--- Records provided ---

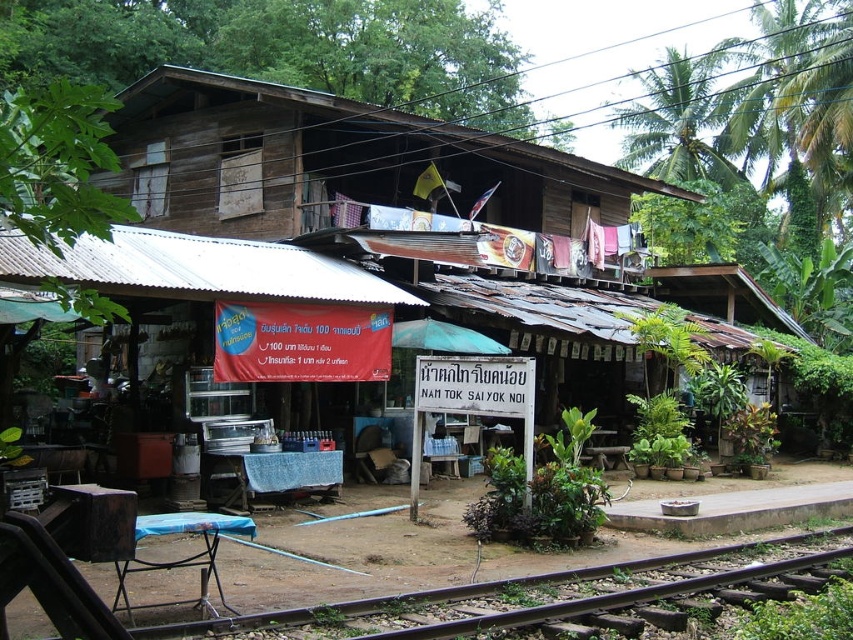
Is wooden hut at center shorter than brown wooden train track at lower center?

No.

Between wooden hut at center and brown wooden train track at lower center, which one is positioned higher?

wooden hut at center is higher up.

Does point (592, 339) come closer to viewer compared to point (585, 573)?

No.

Locate an element on the screen. This screenshot has width=853, height=640. wooden hut at center is located at coordinates (347, 173).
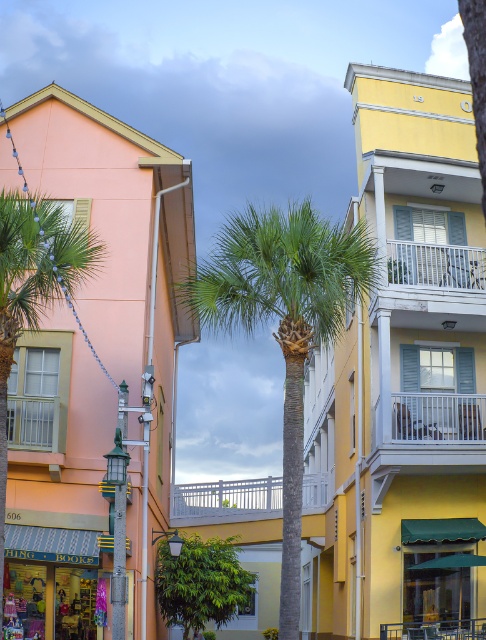
Question: Can you confirm if green leafy palm tree at center is thinner than green leafy palm tree at left?

Choices:
 (A) yes
 (B) no

Answer: (B)

Question: Considering the relative positions of matte pink building at left and white painted wood balcony at upper right in the image provided, where is matte pink building at left located with respect to white painted wood balcony at upper right?

Choices:
 (A) left
 (B) right

Answer: (A)

Question: Which point is closer to the camera?

Choices:
 (A) (410, 396)
 (B) (387, 246)
 (C) (215, 538)
 (D) (0, 465)

Answer: (D)

Question: Estimate the real-world distances between objects in this image. Which object is closer to the matte pink building at left?

Choices:
 (A) green leafy palm tree at center
 (B) white painted wood balcony at center
 (C) green leafy palm tree at left

Answer: (C)

Question: Which of the following is the farthest from the observer?

Choices:
 (A) (215, 493)
 (B) (392, 412)

Answer: (A)

Question: Is matte pink building at left above white painted wood balcony at center?

Choices:
 (A) no
 (B) yes

Answer: (B)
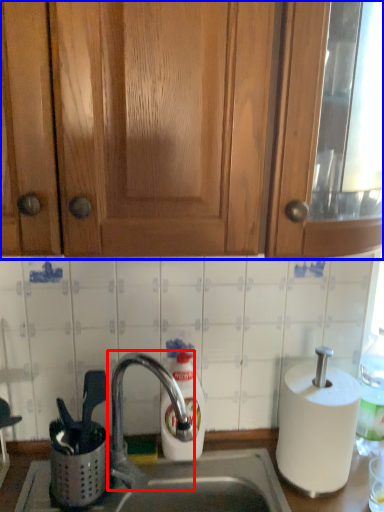
Question: Among these objects, which one is farthest to the camera, tap (highlighted by a red box) or cabinetry (highlighted by a blue box)?

Choices:
 (A) tap
 (B) cabinetry

Answer: (A)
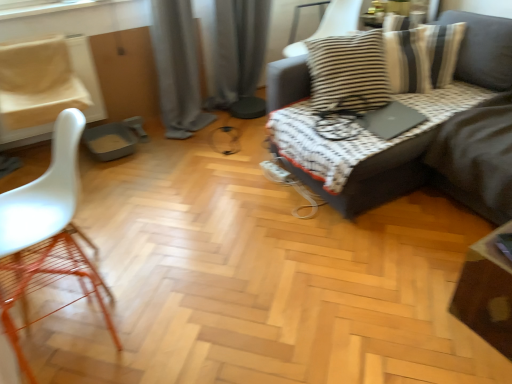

---

=== Exercise instructions ===
Rewrite the lines above, changing "matte pink building" to "pink plaster building" wherever it occurs and leaving everything else unchanged. Leave out the pictures.

=== Answer box ===
Is wooden hut at center shorter than brown wooden train track at lower center?

No.

Between wooden hut at center and brown wooden train track at lower center, which one is positioned higher?

wooden hut at center is higher up.

Does point (592, 339) come closer to viewer compared to point (585, 573)?

No.

Locate an element on the screen. This screenshot has width=853, height=640. wooden hut at center is located at coordinates (347, 173).
Question: Can you confirm if green leafy palm tree at center is thinner than green leafy palm tree at left?

Choices:
 (A) yes
 (B) no

Answer: (B)

Question: Considering the relative positions of pink plaster building at left and white painted wood balcony at upper right in the image provided, where is pink plaster building at left located with respect to white painted wood balcony at upper right?

Choices:
 (A) left
 (B) right

Answer: (A)

Question: Which point is closer to the camera?

Choices:
 (A) (410, 396)
 (B) (387, 246)
 (C) (215, 538)
 (D) (0, 465)

Answer: (D)

Question: Estimate the real-world distances between objects in this image. Which object is closer to the pink plaster building at left?

Choices:
 (A) green leafy palm tree at center
 (B) white painted wood balcony at center
 (C) green leafy palm tree at left

Answer: (C)

Question: Which of the following is the farthest from the observer?

Choices:
 (A) (215, 493)
 (B) (392, 412)

Answer: (A)

Question: Is pink plaster building at left above white painted wood balcony at center?

Choices:
 (A) no
 (B) yes

Answer: (B)
Question: Among these objects, which one is farthest to the camera, tap (highlighted by a red box) or cabinetry (highlighted by a blue box)?

Choices:
 (A) tap
 (B) cabinetry

Answer: (A)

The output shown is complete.